◆ What this task involves
Word for word, please restate each record and pass over the pictures.

◆ Recorded information

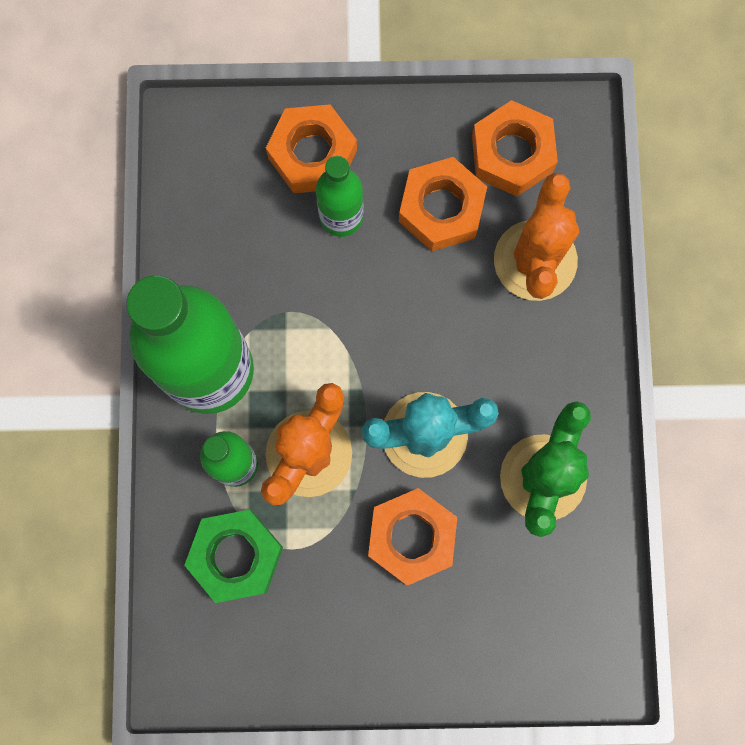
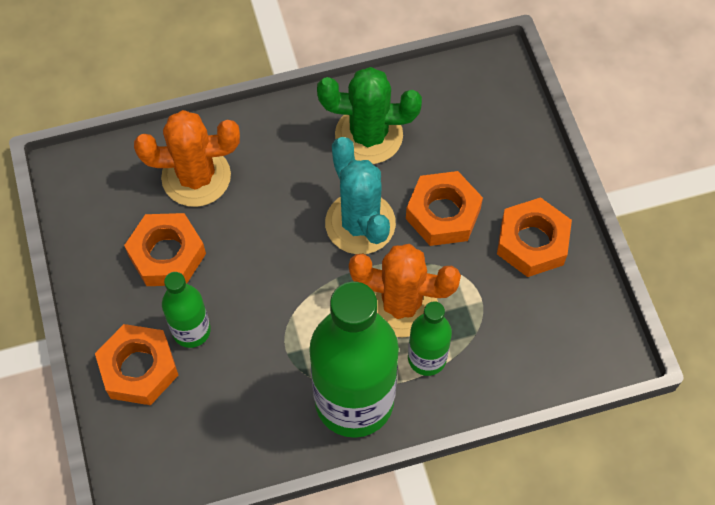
camera: 105 degrees left, 15 degrees down
(236, 556) = (500, 337): green nut -> none
(512, 154) = (107, 213): orange nut -> orange nut (532, 242)

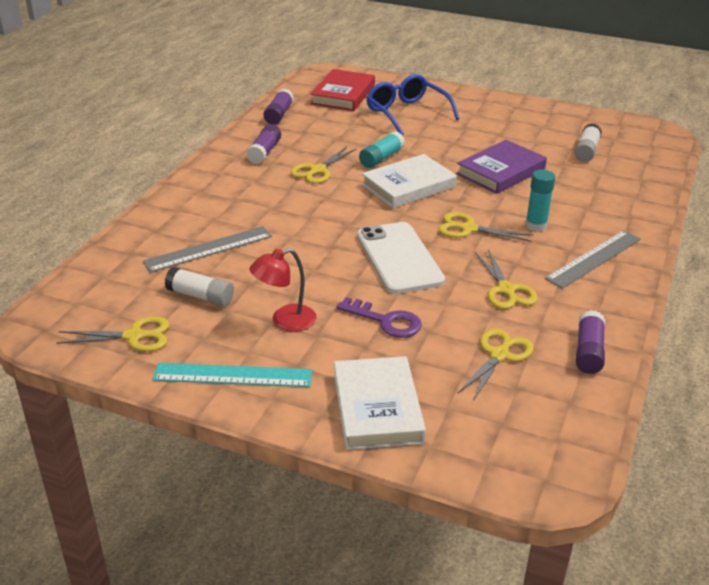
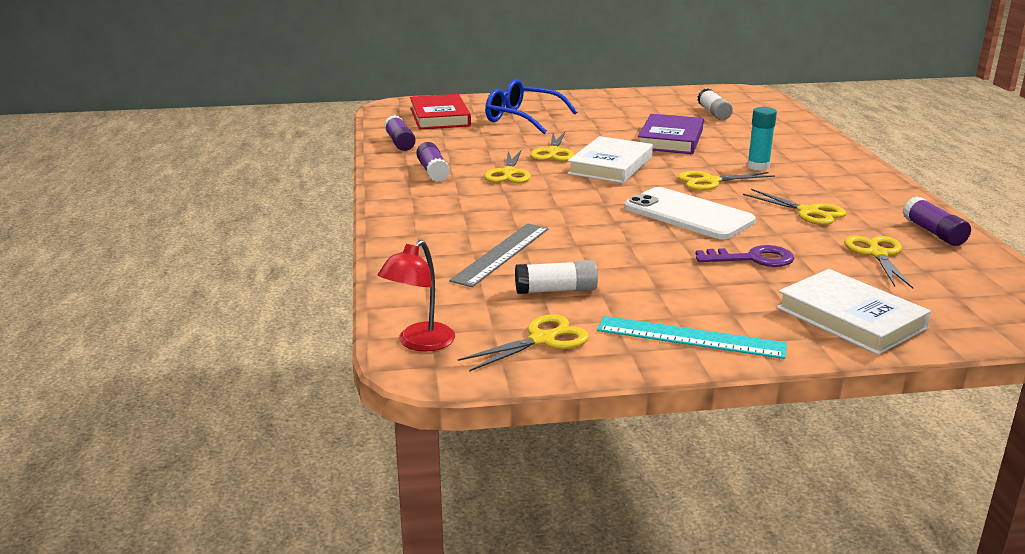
camera: 30 degrees left, 10 degrees down
(233, 375) = (690, 337): turquoise ruler -> turquoise ruler turned 45 degrees clockwise
(285, 321) = (667, 284): red lamp -> red lamp (419, 343)
(381, 158) = (553, 152): turquoise glue stick -> yellow scissors
(593, 258) = (836, 176): grey ruler -> none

◆ Answer section
camera: 105 degrees left, 15 degrees down
(236, 556) = (500, 337): green nut -> none
(512, 154) = (107, 213): orange nut -> orange nut (532, 242)

camera: 30 degrees left, 10 degrees down
(233, 375) = (690, 337): turquoise ruler -> turquoise ruler turned 45 degrees clockwise
(285, 321) = (667, 284): red lamp -> red lamp (419, 343)
(381, 158) = (553, 152): turquoise glue stick -> yellow scissors
(593, 258) = (836, 176): grey ruler -> none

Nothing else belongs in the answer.